▶ _TASK GOAL_:
The required result is the number of lines below that hold the word "Skip", stated without anything else.

▶ _RECORD SET_:
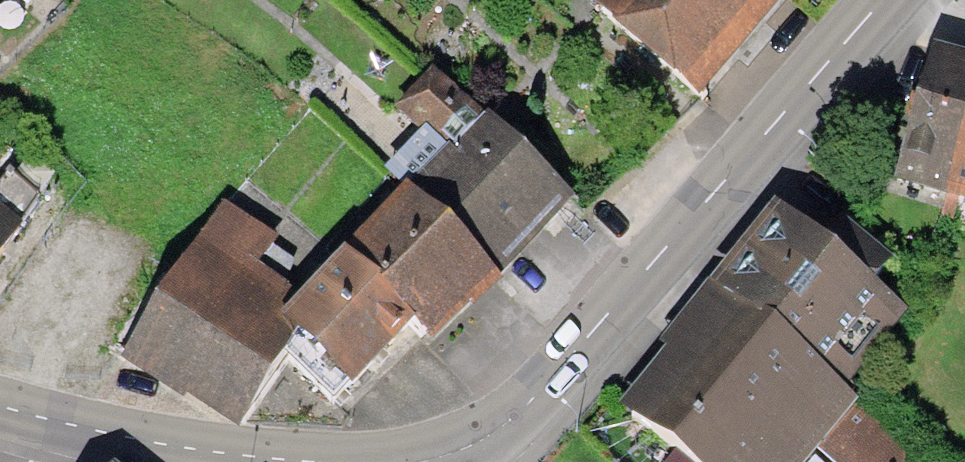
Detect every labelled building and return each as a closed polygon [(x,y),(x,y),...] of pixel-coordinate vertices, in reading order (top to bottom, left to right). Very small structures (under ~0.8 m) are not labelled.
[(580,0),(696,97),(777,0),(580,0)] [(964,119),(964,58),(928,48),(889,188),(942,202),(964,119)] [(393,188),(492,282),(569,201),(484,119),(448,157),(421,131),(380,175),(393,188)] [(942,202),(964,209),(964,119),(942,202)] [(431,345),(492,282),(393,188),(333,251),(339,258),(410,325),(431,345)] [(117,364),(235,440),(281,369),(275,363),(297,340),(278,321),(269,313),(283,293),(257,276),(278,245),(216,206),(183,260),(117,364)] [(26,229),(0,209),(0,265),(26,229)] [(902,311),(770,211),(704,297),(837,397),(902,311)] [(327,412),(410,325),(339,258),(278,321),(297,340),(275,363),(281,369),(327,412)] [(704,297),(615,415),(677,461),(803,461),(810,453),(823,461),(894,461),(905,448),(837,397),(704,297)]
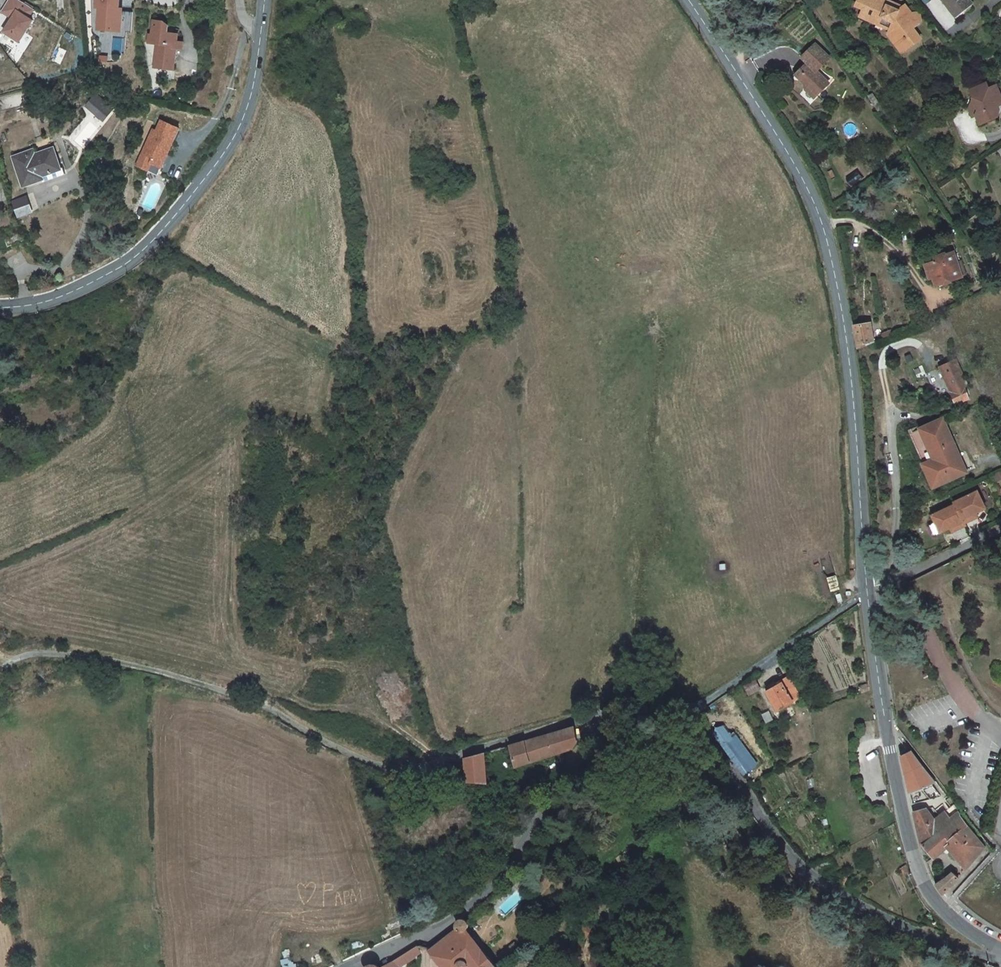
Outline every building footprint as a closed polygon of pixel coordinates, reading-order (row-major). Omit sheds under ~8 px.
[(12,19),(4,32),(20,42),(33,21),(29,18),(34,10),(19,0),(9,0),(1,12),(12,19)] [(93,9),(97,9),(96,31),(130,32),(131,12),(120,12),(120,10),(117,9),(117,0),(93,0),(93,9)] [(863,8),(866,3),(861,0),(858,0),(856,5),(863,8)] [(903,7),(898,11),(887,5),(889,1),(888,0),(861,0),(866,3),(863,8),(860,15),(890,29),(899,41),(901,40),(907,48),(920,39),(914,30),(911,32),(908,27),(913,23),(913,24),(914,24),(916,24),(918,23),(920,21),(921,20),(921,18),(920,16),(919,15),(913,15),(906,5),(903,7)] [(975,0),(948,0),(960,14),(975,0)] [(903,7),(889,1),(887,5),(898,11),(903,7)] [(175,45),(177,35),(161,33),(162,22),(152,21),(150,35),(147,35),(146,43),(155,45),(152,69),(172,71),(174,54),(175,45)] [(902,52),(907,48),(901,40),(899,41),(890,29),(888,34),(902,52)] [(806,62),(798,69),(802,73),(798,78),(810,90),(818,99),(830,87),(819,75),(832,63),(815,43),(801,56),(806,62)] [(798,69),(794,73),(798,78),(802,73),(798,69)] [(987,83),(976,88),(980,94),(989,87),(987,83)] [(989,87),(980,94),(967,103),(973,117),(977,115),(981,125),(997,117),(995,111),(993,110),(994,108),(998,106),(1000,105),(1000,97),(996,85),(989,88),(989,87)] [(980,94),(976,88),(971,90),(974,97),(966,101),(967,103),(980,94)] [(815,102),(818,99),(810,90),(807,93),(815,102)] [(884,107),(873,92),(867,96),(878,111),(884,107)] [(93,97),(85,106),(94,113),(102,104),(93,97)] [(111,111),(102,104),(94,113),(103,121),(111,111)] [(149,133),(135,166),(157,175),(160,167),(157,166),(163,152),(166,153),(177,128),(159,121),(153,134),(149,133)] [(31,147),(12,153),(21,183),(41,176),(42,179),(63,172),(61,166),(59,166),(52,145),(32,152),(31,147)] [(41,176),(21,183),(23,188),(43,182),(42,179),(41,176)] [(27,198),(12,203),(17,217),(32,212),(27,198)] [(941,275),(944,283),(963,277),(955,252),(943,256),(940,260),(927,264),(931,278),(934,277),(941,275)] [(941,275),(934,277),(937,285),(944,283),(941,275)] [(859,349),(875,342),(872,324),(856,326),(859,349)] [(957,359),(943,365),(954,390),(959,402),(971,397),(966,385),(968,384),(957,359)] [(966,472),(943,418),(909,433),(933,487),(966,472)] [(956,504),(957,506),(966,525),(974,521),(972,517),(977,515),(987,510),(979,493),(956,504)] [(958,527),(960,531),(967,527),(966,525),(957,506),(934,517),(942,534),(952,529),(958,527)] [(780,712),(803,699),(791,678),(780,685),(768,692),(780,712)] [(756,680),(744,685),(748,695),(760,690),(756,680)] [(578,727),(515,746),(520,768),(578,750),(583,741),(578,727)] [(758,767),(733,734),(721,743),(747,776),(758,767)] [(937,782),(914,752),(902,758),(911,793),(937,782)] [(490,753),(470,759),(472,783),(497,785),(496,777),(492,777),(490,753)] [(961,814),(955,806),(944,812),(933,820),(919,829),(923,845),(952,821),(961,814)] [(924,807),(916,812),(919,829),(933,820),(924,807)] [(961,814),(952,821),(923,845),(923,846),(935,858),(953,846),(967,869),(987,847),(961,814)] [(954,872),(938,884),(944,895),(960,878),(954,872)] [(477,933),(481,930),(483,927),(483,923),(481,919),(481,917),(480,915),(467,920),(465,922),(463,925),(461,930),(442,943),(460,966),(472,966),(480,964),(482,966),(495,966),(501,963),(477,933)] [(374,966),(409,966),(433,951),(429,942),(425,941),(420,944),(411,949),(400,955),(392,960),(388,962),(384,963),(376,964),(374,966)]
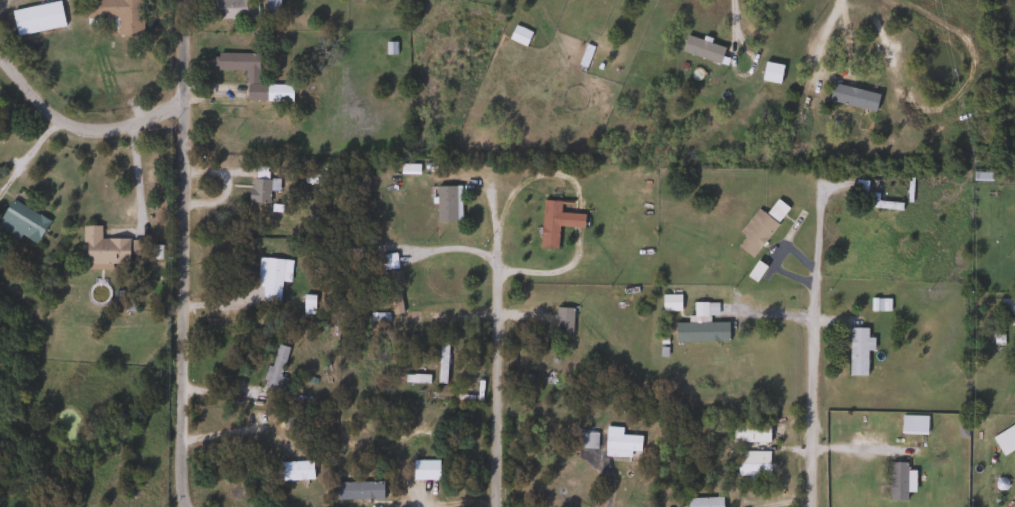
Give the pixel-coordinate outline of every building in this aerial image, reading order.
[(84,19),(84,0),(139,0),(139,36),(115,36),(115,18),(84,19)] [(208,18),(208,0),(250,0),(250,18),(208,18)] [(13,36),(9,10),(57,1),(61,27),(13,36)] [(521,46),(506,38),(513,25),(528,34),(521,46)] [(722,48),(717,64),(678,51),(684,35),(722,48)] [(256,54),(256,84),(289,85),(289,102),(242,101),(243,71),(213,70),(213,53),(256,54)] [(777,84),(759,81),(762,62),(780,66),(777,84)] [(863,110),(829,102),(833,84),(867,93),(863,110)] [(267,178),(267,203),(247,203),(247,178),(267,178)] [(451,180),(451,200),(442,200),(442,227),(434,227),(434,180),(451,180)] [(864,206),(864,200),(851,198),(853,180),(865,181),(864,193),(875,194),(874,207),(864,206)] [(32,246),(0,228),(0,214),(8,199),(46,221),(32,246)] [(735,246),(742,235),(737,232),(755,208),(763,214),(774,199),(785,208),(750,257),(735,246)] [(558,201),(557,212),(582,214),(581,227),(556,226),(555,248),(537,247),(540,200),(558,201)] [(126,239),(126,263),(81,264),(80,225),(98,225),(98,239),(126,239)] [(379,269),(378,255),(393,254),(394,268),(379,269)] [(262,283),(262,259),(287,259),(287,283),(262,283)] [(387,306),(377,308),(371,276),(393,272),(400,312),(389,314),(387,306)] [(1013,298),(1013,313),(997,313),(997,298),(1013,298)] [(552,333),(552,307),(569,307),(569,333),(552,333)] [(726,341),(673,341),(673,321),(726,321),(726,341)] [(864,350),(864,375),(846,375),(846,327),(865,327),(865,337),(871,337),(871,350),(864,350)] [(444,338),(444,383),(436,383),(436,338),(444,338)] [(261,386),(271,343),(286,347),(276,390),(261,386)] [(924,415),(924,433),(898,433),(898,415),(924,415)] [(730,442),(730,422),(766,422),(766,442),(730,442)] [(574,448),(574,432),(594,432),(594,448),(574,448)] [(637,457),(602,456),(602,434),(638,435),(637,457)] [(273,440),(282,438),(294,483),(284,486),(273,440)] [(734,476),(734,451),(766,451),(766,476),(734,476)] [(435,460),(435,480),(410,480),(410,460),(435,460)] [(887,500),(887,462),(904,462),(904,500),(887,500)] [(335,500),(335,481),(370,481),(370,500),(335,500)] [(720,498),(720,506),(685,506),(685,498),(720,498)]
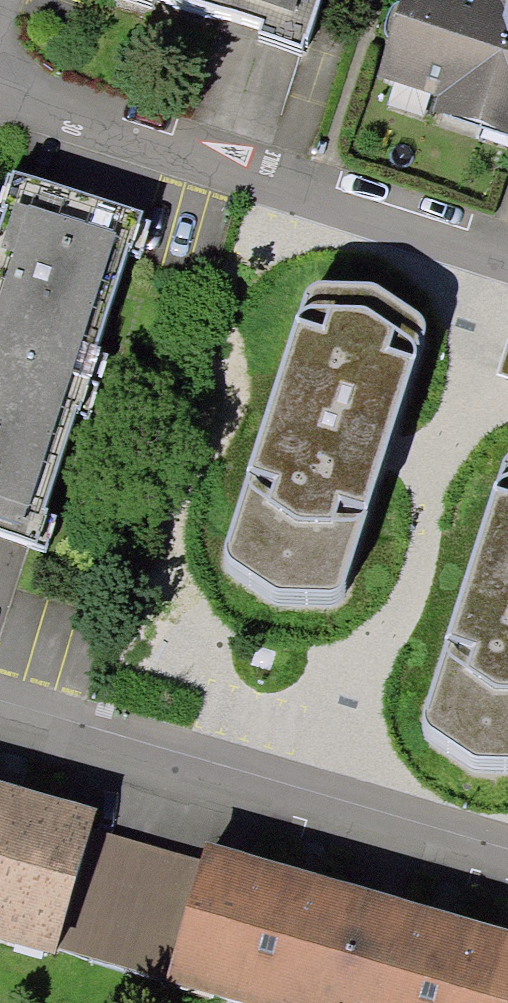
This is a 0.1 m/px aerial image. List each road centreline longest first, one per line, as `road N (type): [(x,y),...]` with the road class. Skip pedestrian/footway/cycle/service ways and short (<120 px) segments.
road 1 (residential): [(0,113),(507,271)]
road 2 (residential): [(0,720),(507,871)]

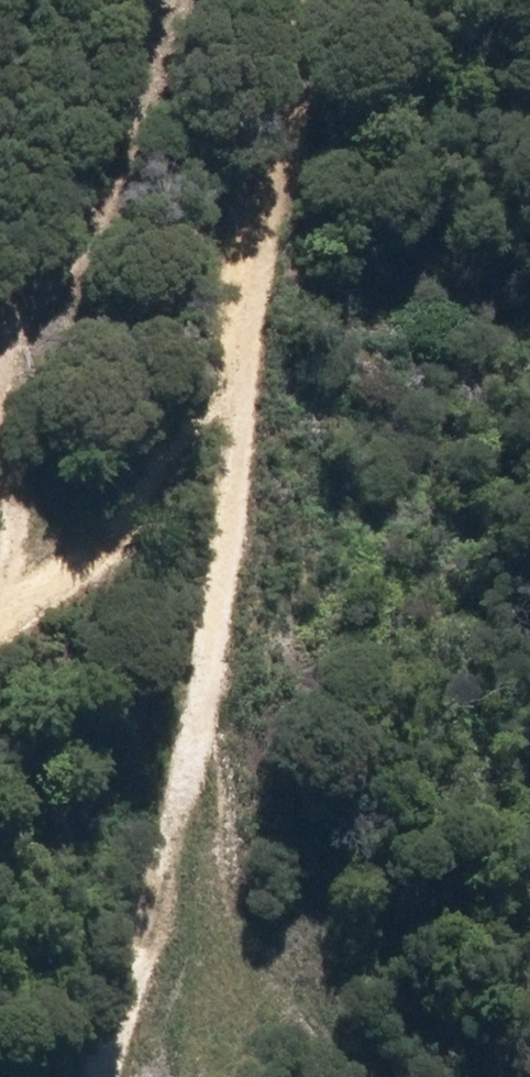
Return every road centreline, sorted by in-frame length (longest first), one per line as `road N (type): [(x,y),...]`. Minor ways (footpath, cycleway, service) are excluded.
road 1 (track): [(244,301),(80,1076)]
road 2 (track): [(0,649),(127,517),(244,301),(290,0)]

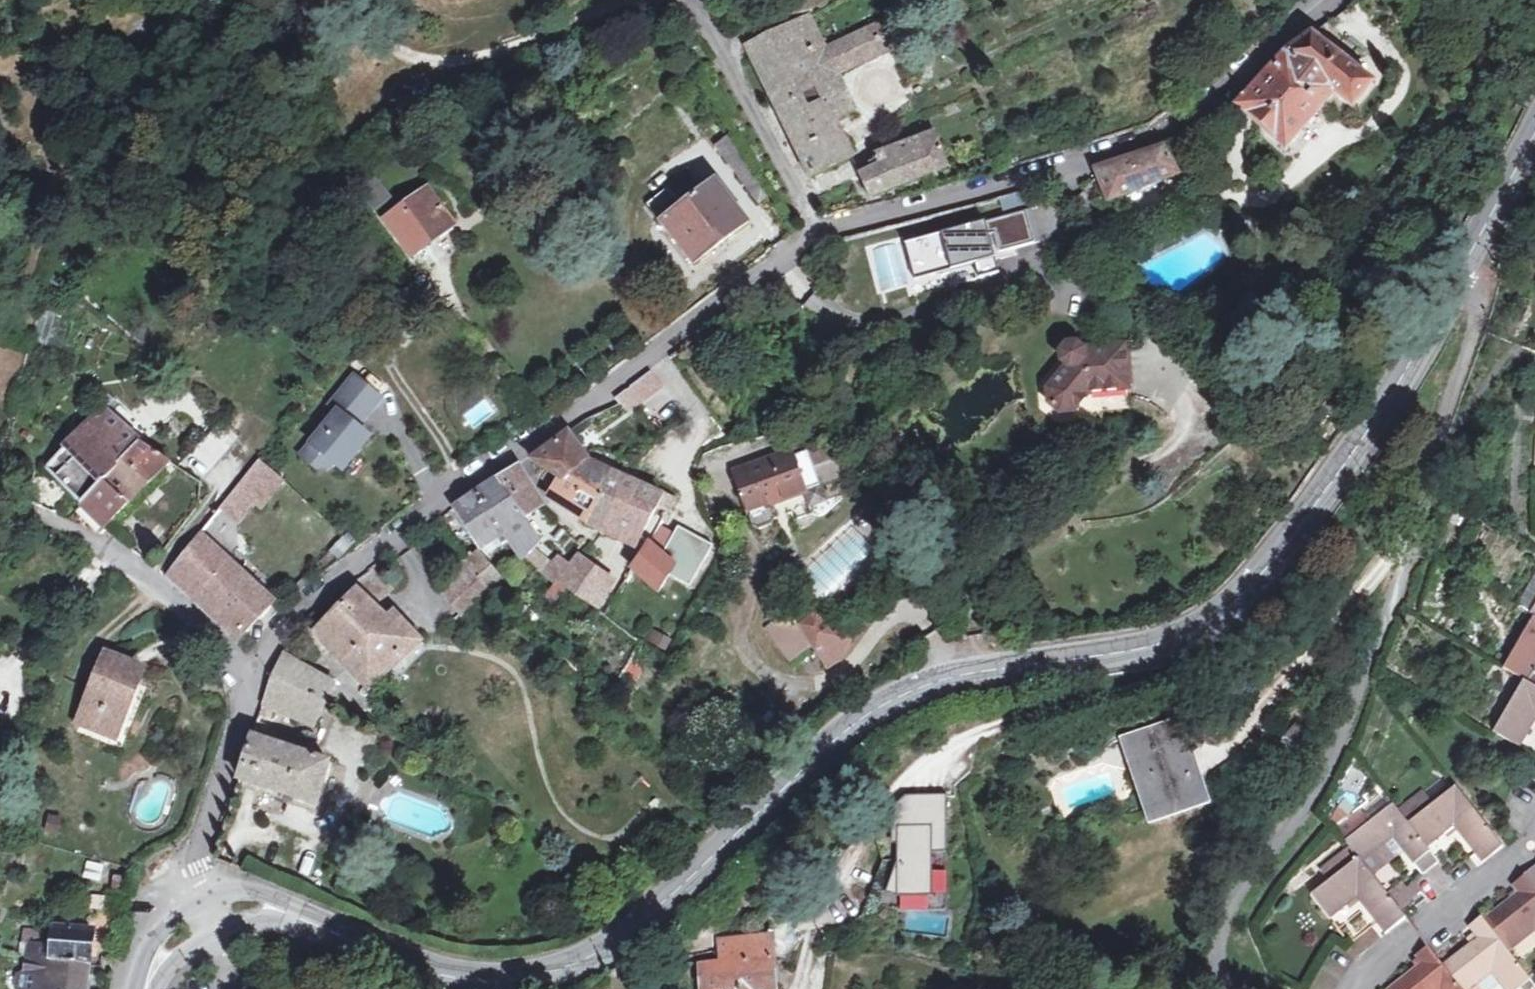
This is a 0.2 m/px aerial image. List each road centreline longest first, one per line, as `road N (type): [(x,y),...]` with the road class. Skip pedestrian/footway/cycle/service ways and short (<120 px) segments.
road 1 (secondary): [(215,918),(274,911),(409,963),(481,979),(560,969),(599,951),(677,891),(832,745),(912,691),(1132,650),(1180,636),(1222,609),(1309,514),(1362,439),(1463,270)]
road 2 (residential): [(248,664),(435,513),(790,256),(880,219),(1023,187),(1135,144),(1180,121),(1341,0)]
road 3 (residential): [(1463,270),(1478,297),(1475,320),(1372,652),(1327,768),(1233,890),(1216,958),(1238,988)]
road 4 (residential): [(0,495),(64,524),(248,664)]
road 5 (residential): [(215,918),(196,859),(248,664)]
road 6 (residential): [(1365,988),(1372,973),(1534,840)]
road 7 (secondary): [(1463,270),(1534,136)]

▶ _EXERCISE ANSWER_:
2